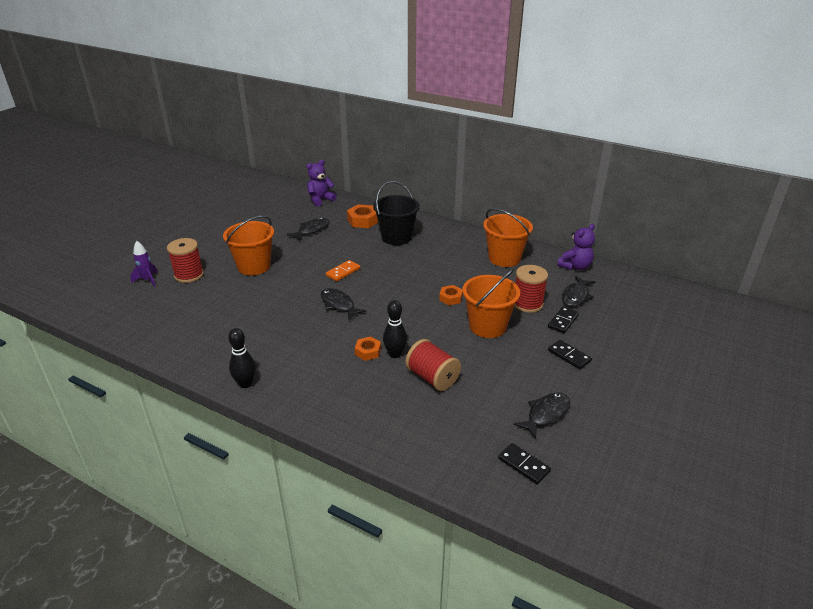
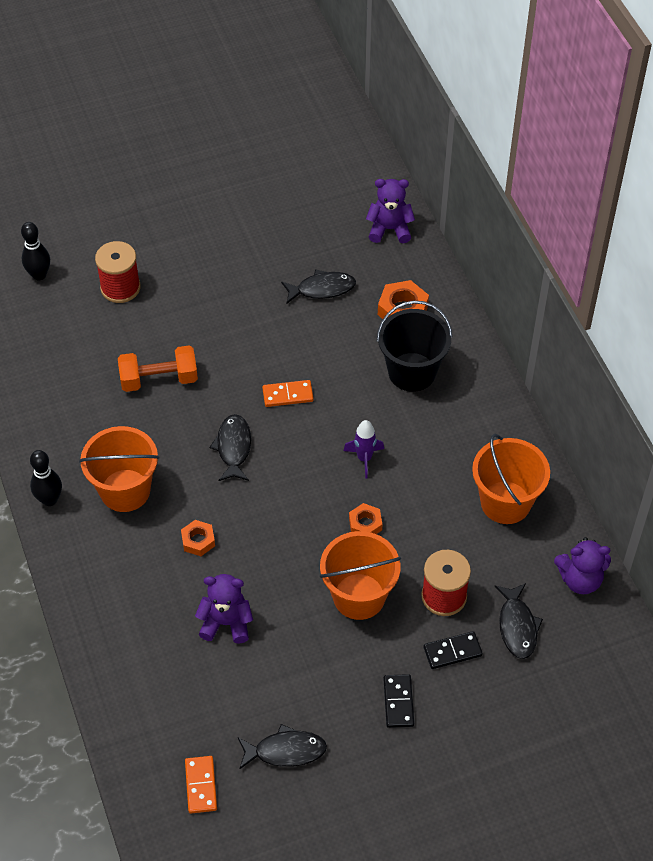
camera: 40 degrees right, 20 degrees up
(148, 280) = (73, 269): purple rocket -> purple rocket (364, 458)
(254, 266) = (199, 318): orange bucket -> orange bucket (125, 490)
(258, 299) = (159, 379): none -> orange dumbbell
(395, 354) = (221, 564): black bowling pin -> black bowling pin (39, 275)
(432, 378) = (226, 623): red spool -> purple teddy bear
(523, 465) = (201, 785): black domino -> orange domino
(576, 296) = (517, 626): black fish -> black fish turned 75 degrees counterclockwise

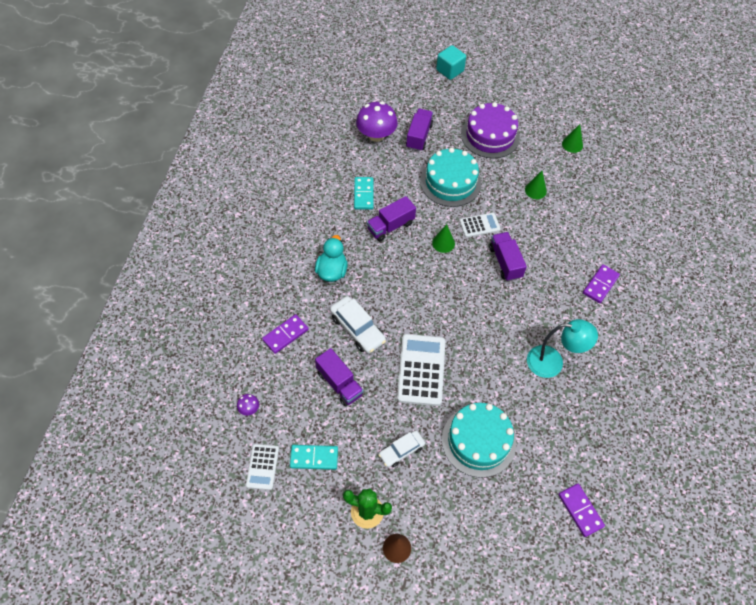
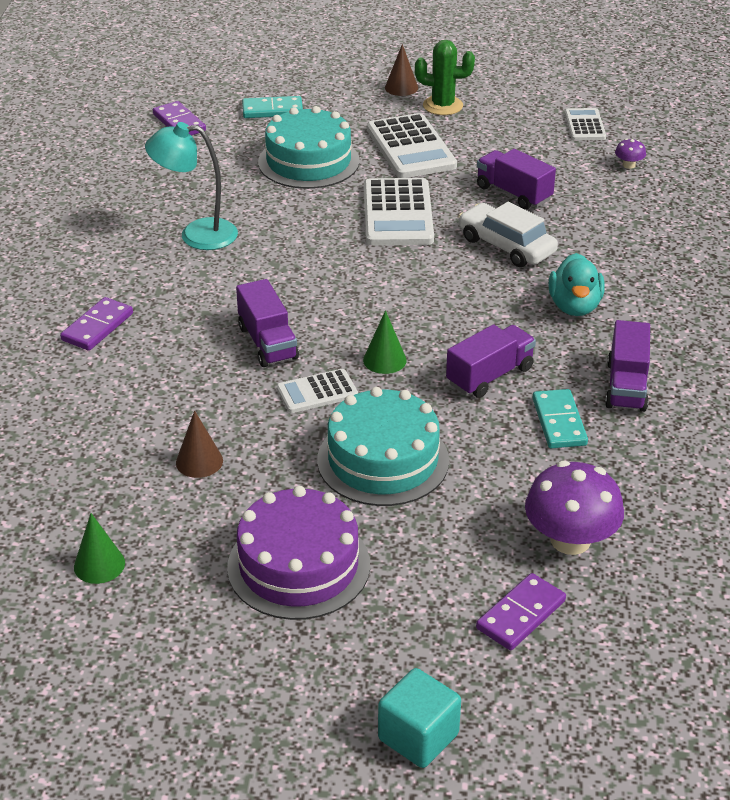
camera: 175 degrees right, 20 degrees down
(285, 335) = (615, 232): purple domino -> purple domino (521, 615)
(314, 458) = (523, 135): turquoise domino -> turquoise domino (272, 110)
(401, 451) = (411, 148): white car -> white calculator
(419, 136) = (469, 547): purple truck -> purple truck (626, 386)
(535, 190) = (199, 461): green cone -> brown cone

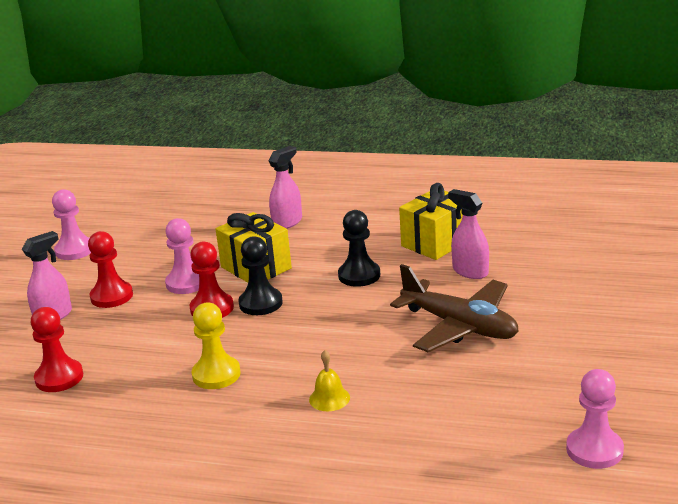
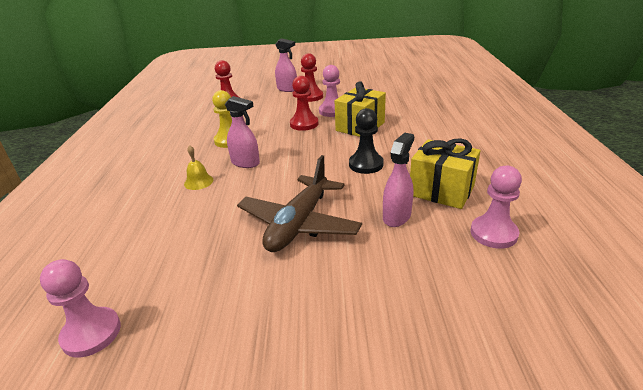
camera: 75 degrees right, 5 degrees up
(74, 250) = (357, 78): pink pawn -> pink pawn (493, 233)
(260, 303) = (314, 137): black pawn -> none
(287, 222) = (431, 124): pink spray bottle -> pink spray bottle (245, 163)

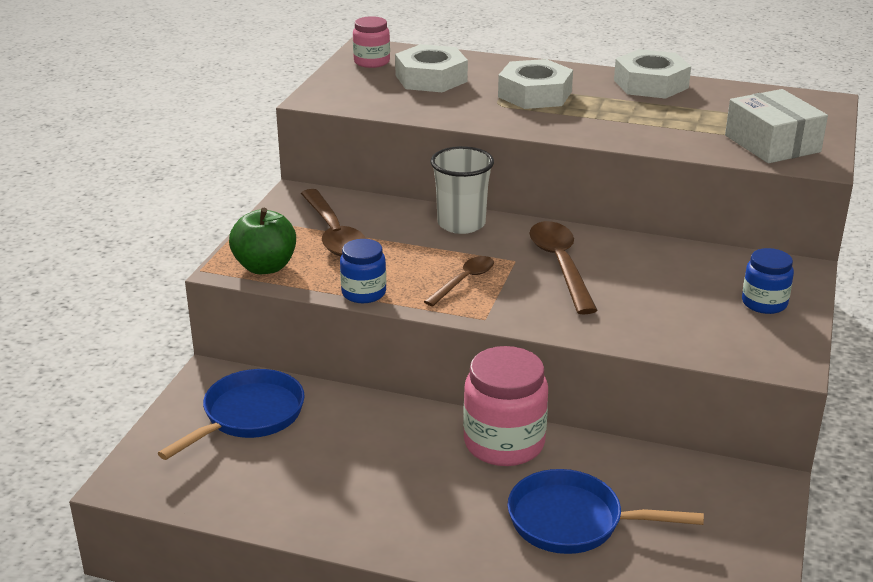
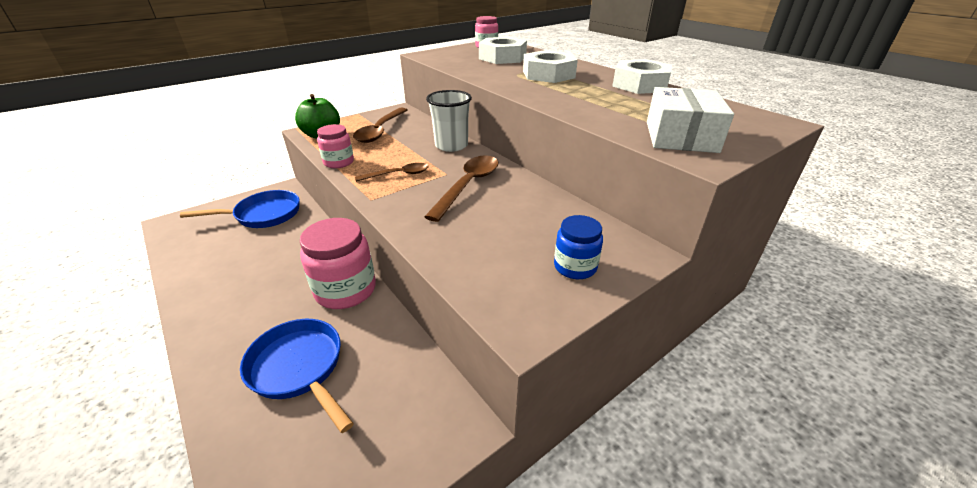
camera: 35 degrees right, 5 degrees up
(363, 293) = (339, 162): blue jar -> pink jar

▸ Your instructions: Reproduce only the lines from the line that holds "(535, 190) = (199, 461): green" through the end of the records, exactly as they stand, both ends included and pictures excluded.

▸ Result for this task:
(535, 190) = (199, 461): green cone -> brown cone

camera: 75 degrees right, 5 degrees up
(74, 250) = (357, 78): pink pawn -> pink pawn (493, 233)
(260, 303) = (314, 137): black pawn -> none
(287, 222) = (431, 124): pink spray bottle -> pink spray bottle (245, 163)

camera: 35 degrees right, 5 degrees up
(363, 293) = (339, 162): blue jar -> pink jar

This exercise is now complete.